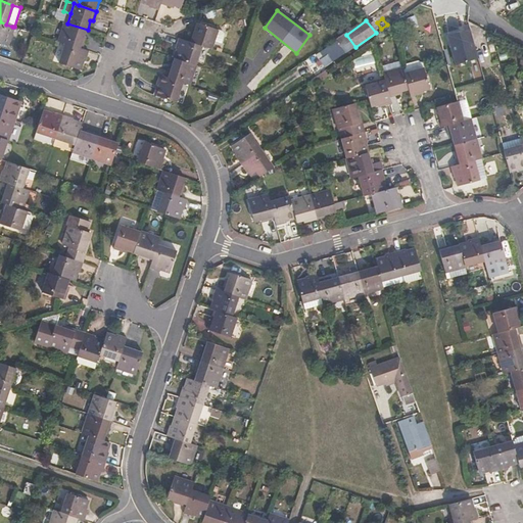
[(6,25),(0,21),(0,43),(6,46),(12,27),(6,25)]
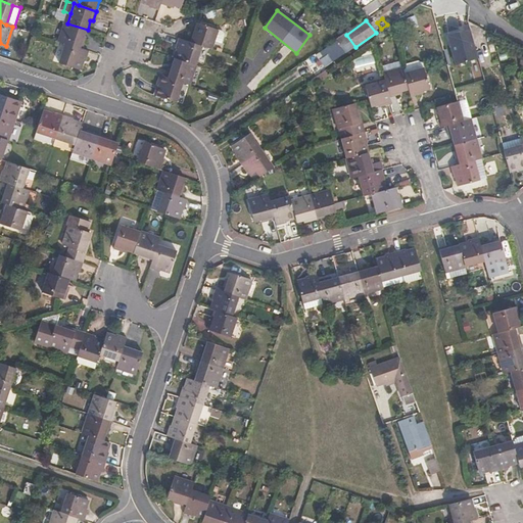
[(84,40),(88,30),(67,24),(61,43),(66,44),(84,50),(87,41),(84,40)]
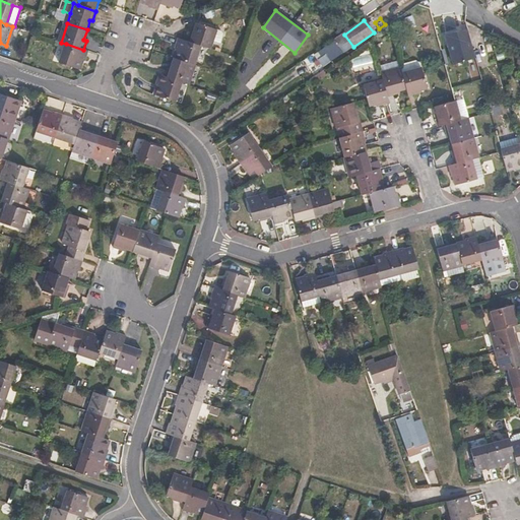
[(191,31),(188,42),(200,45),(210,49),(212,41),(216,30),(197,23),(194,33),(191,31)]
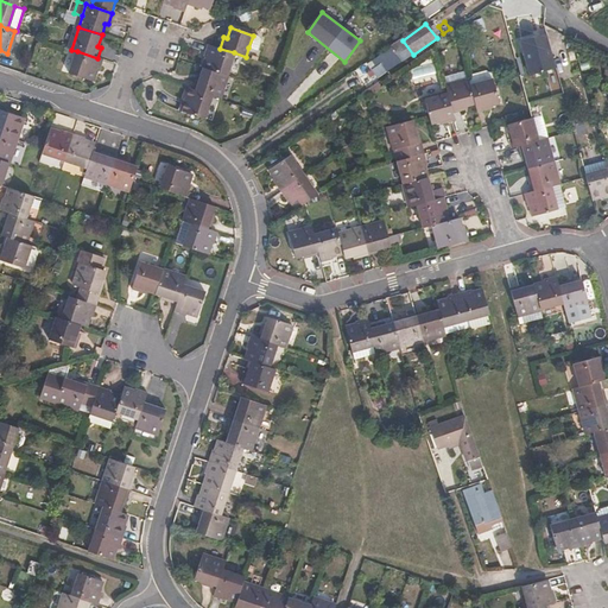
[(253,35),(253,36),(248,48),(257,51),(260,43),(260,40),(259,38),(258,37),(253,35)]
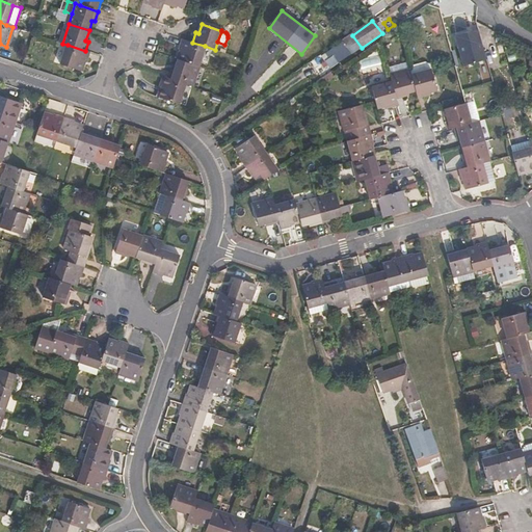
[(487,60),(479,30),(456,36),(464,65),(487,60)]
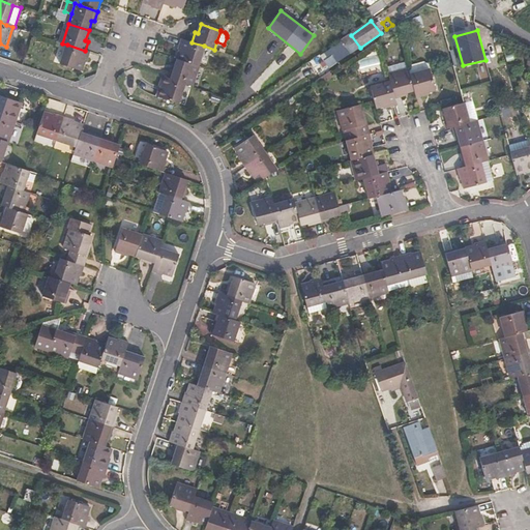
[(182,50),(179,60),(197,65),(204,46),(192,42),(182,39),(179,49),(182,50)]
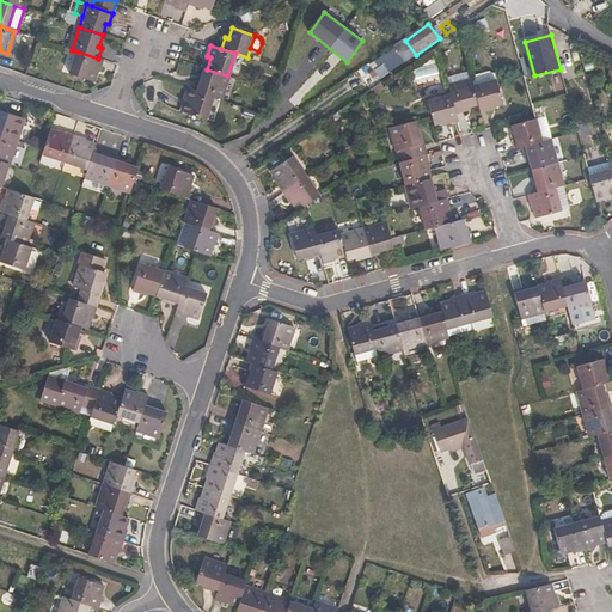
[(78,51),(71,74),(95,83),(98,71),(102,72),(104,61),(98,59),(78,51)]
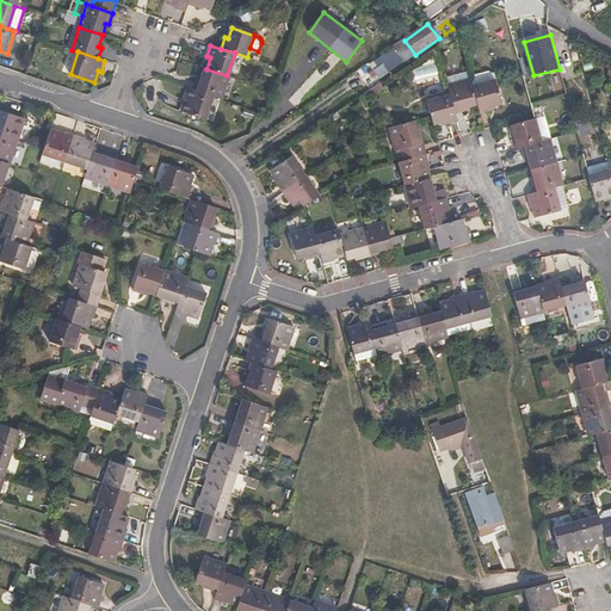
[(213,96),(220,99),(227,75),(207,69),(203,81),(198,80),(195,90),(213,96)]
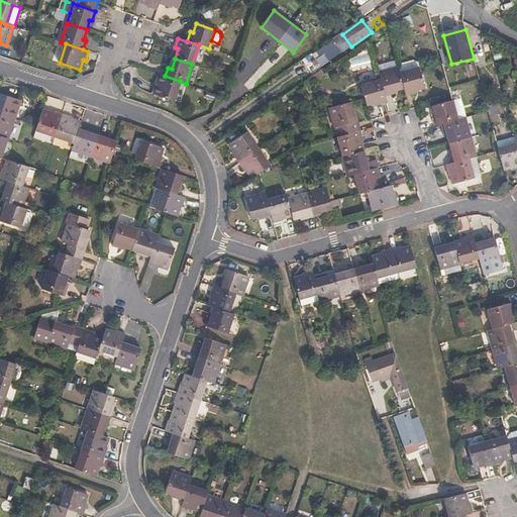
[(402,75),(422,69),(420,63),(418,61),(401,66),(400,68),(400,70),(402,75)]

== == ==

**Task requirements**
Please output the full listing above exactly, minus any pictures.

**Solved problem**
[(6,25),(0,21),(0,43),(6,46),(12,27),(6,25)]
[(84,40),(88,30),(67,24),(61,43),(66,44),(84,50),(87,41),(84,40)]
[(191,31),(188,42),(200,45),(210,49),(212,41),(216,30),(197,23),(194,33),(191,31)]
[(253,35),(253,36),(248,48),(257,51),(260,43),(260,40),(259,38),(258,37),(253,35)]
[(487,60),(479,30),(456,36),(464,65),(487,60)]
[(182,50),(179,60),(197,65),(204,46),(192,42),(182,39),(179,49),(182,50)]
[(78,51),(71,74),(95,83),(98,71),(102,72),(104,61),(98,59),(78,51)]
[(213,96),(220,99),(227,75),(207,69),(203,81),(198,80),(195,90),(213,96)]
[(402,75),(422,69),(420,63),(418,61),(401,66),(400,68),(400,70),(402,75)]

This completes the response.